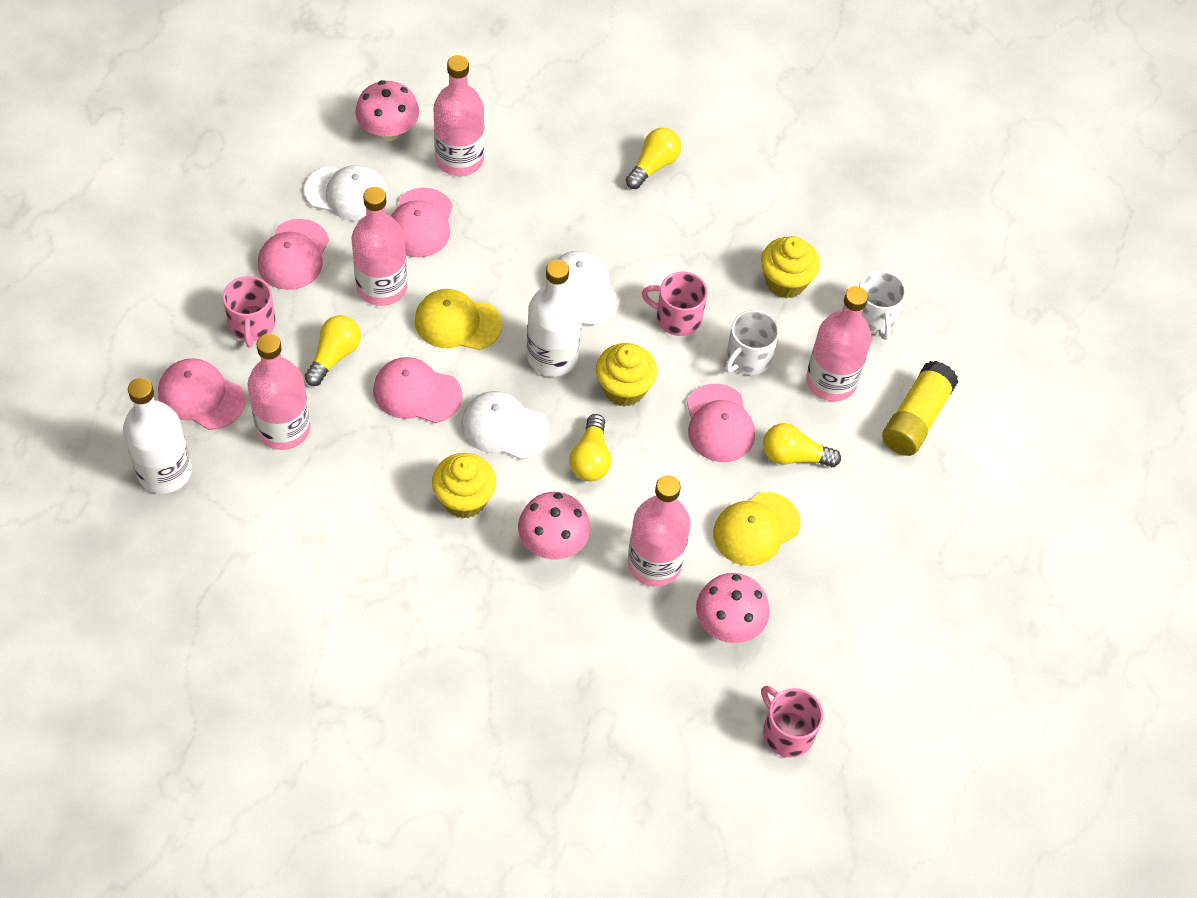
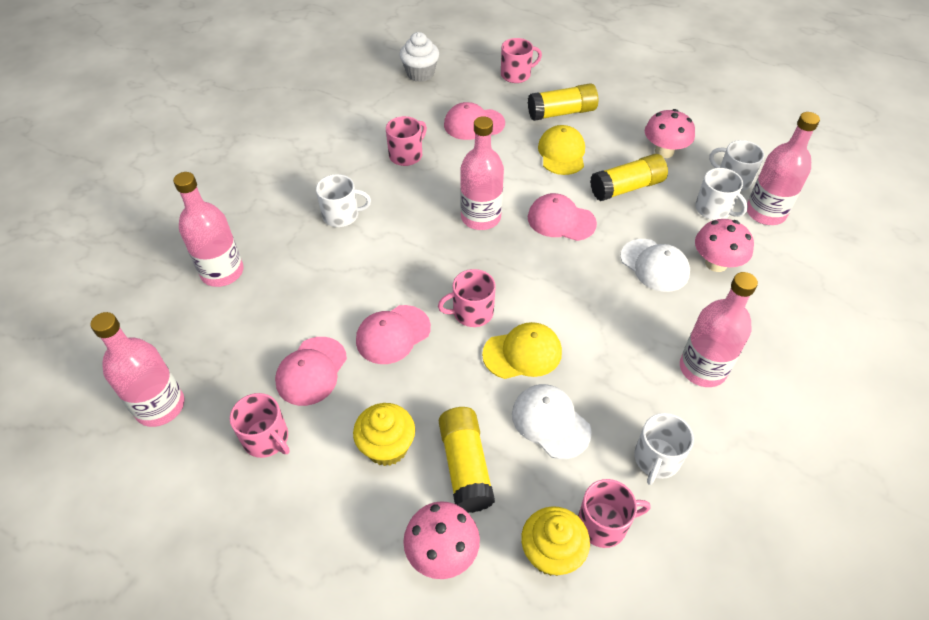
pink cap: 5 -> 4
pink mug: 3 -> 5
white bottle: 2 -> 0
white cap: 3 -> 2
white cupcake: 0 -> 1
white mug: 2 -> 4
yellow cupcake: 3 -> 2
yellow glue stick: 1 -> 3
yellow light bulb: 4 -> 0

◆ ◆ ◆ ◆ ◆

# Exercise goal
Each line from the one containing "yellow cupcake: 3 -> 2" to the end of the entries above should be copied exactly, and no other line.

# Answer for this exercise
yellow cupcake: 3 -> 2
yellow glue stick: 1 -> 3
yellow light bulb: 4 -> 0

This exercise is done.